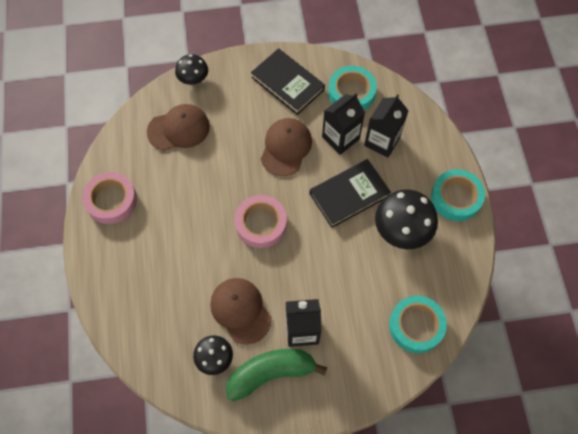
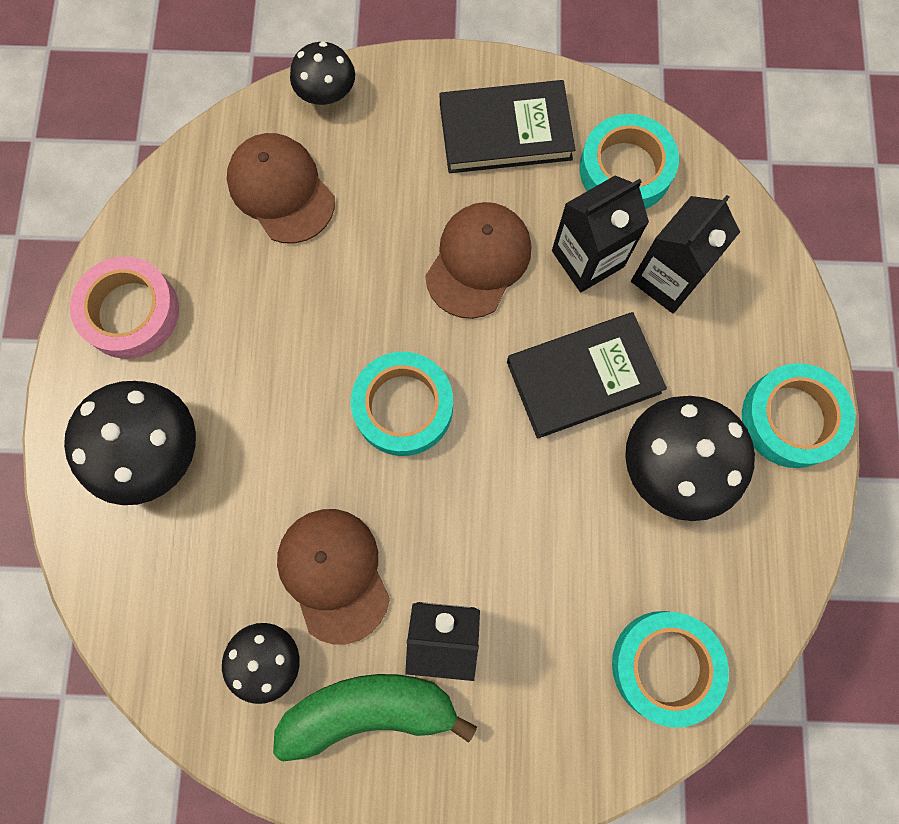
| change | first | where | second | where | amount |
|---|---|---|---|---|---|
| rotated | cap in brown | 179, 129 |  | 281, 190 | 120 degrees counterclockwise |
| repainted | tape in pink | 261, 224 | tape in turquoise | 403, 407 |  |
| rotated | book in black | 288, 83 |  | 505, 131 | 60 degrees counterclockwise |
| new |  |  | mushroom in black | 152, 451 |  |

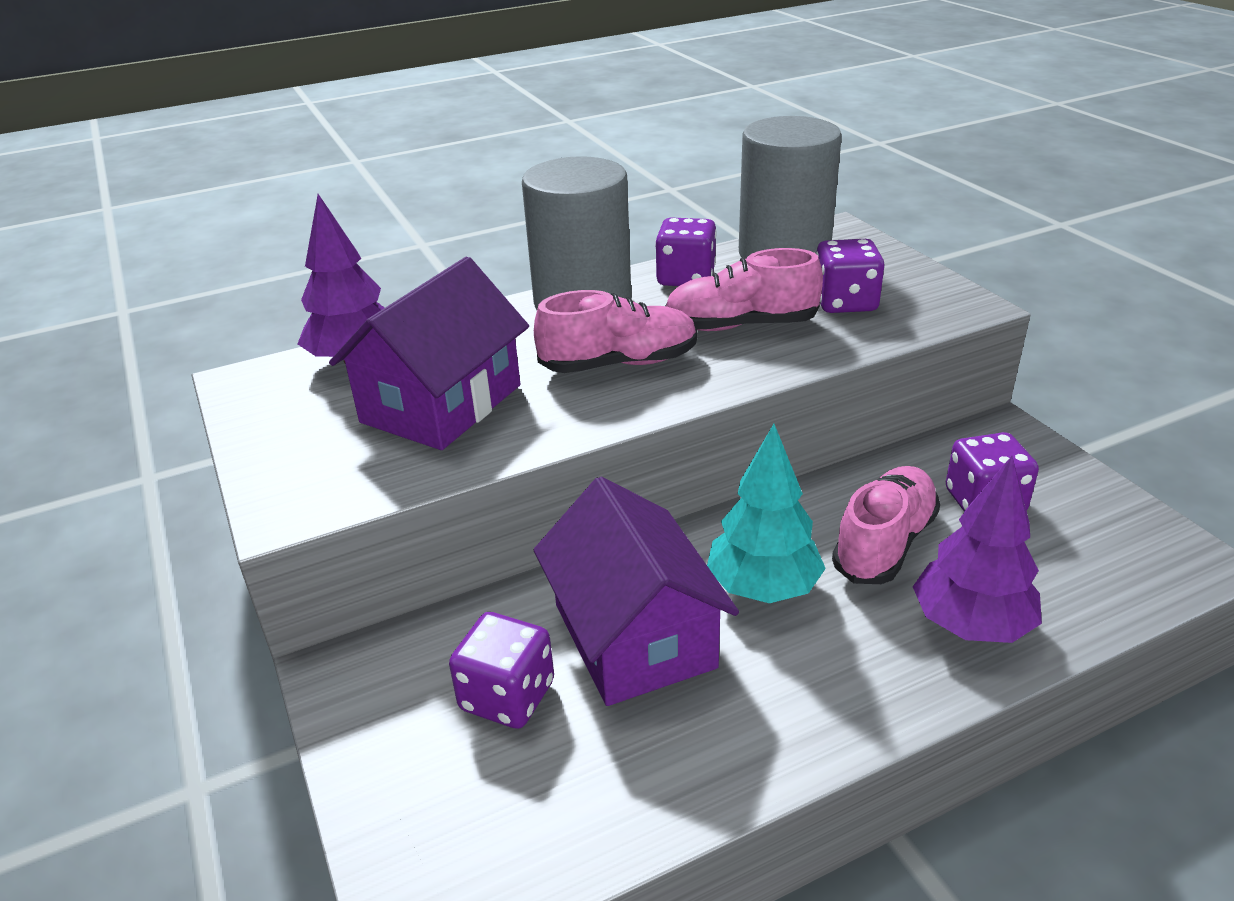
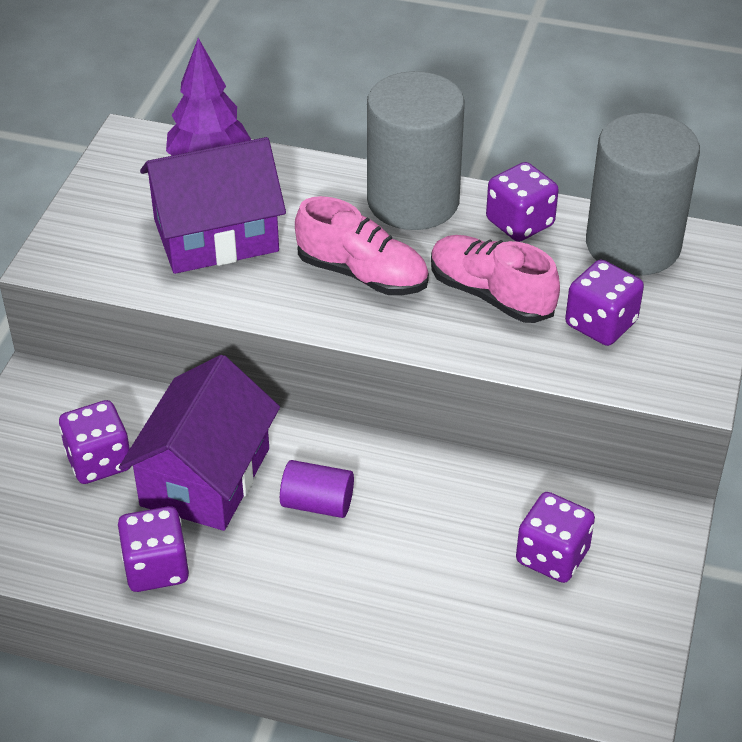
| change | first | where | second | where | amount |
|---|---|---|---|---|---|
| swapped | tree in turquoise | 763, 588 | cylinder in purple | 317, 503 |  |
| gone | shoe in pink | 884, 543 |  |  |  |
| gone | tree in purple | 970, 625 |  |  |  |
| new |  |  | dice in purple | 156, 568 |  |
...
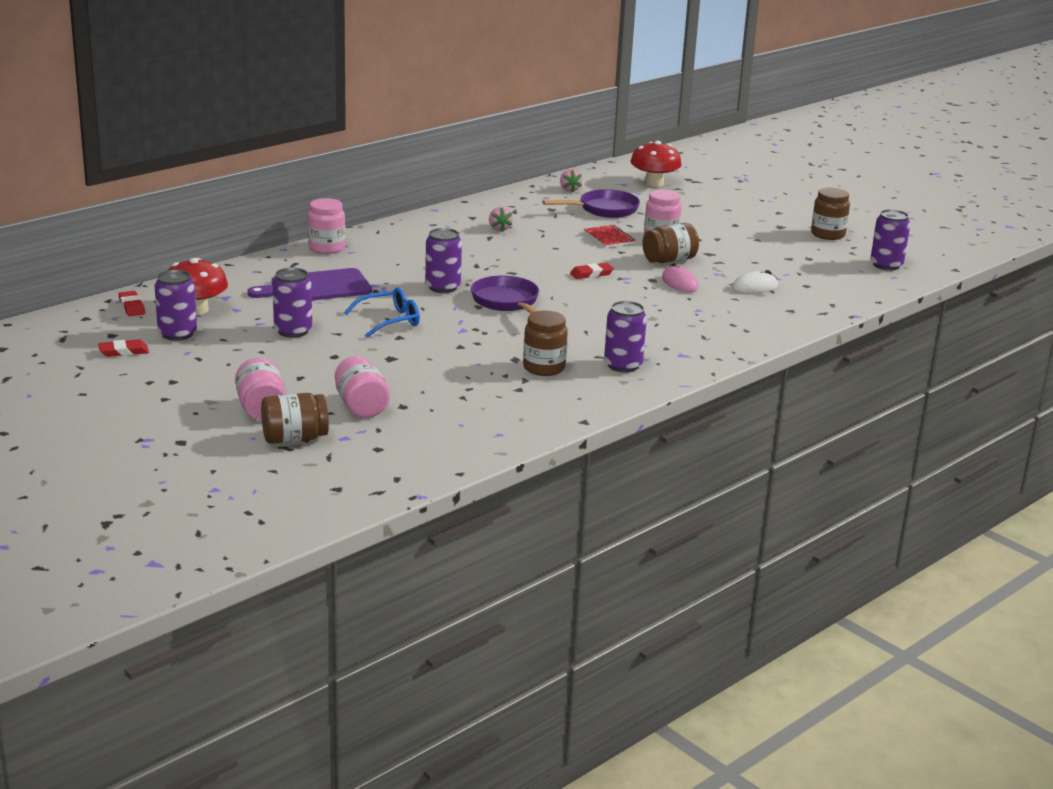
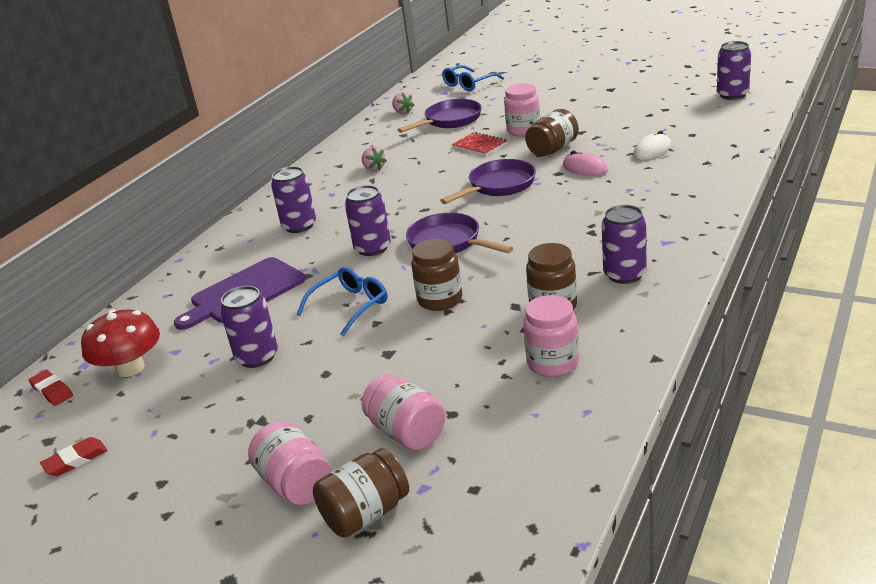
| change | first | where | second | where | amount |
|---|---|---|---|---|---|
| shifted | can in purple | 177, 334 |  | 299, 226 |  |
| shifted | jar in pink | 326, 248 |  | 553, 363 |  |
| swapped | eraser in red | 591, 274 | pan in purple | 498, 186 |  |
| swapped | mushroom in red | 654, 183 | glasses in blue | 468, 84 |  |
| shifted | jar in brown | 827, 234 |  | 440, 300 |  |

▶ WHAT IS BEING ASKED
Return each line in the records that holds the string "counterclockwise".

▶ FINISHED EXERCISE
| rotated | cap in brown | 179, 129 |  | 281, 190 | 120 degrees counterclockwise |
| rotated | book in black | 288, 83 |  | 505, 131 | 60 degrees counterclockwise |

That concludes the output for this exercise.